* ACTIVITY: Copy out the entries below exactly as they stand, but only from the line containing "yellow banana [428,254,455,309] -> none" through the line containing "none -> green egg [387,95,417,120]".

* SUPPLIED RECORDS:
————

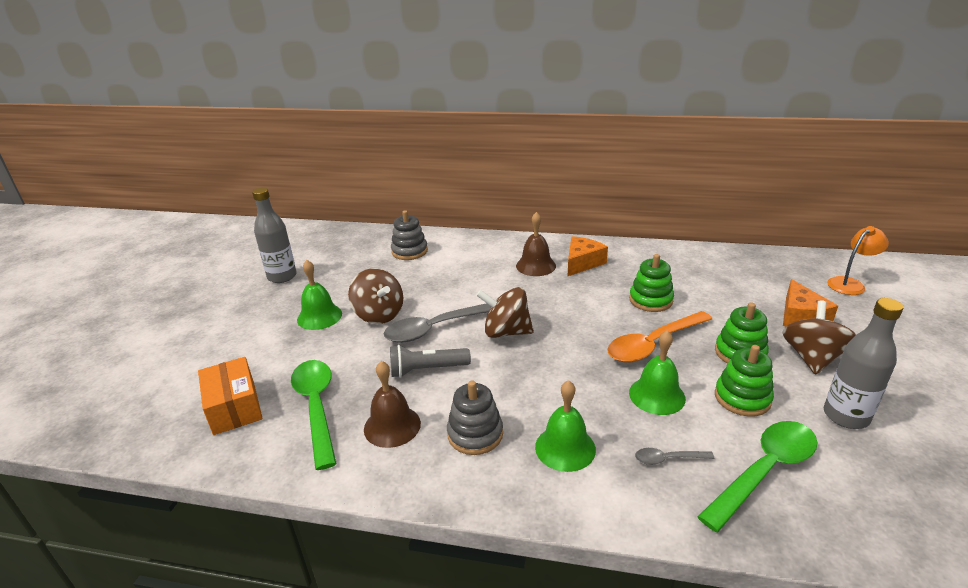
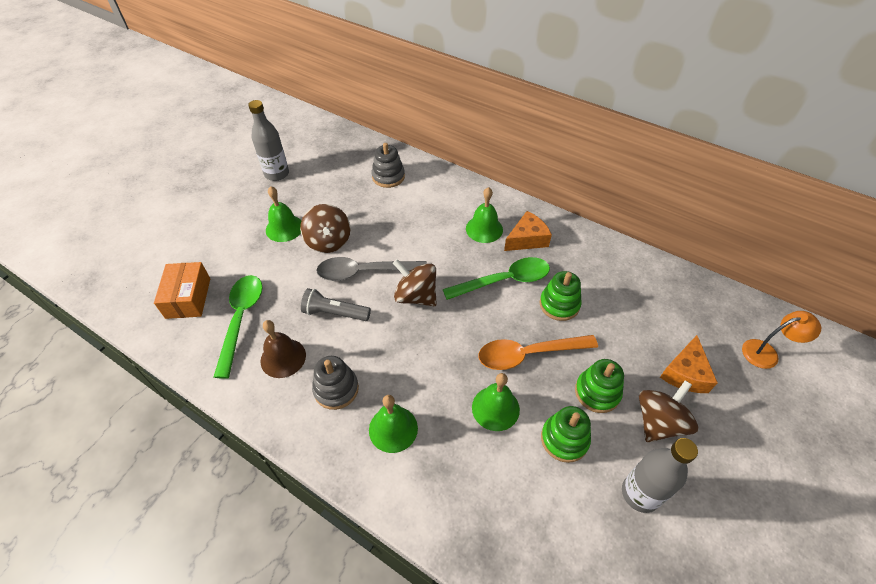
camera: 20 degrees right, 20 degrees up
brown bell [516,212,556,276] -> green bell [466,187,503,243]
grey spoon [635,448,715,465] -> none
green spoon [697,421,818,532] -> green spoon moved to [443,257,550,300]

————

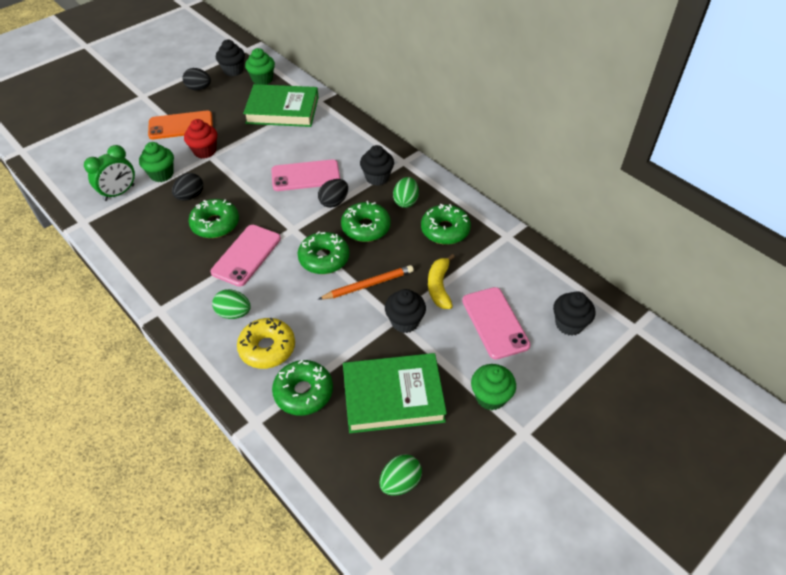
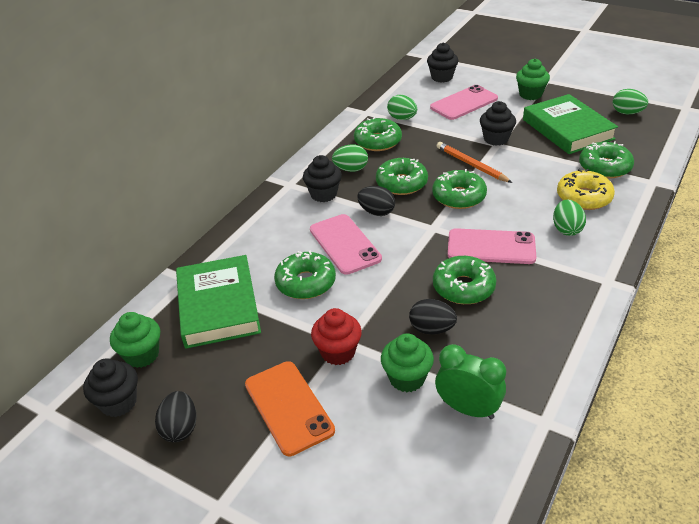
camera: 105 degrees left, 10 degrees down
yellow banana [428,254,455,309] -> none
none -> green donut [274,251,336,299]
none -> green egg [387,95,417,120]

————

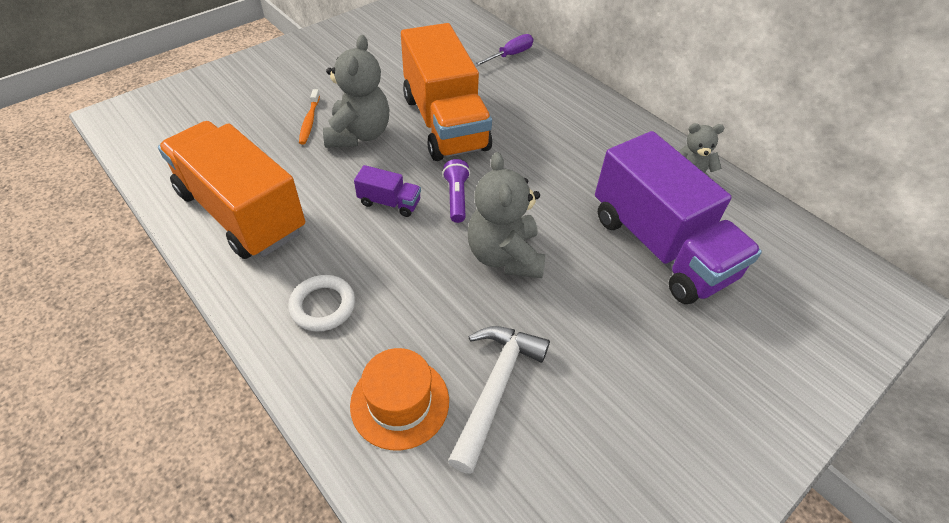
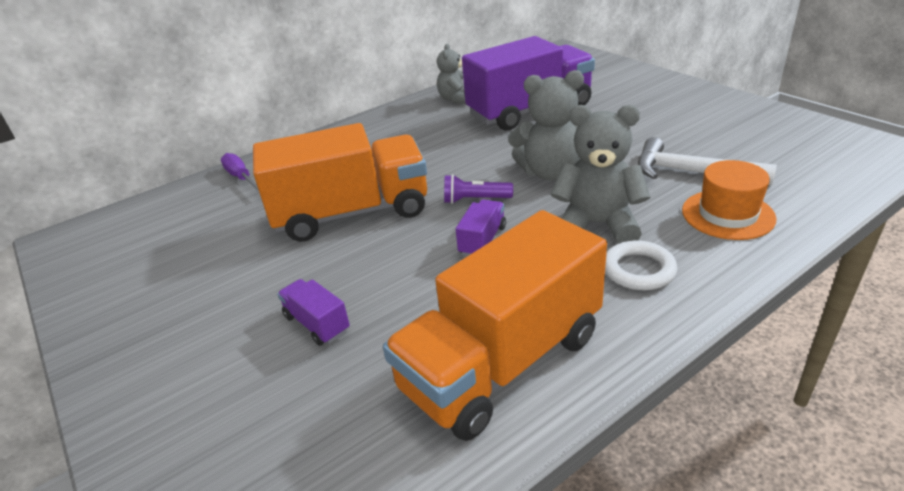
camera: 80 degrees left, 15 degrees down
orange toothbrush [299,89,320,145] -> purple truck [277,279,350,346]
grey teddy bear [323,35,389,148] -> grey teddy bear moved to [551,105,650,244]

————

* SOLVED EXERCISE:
yellow banana [428,254,455,309] -> none
none -> green donut [274,251,336,299]
none -> green egg [387,95,417,120]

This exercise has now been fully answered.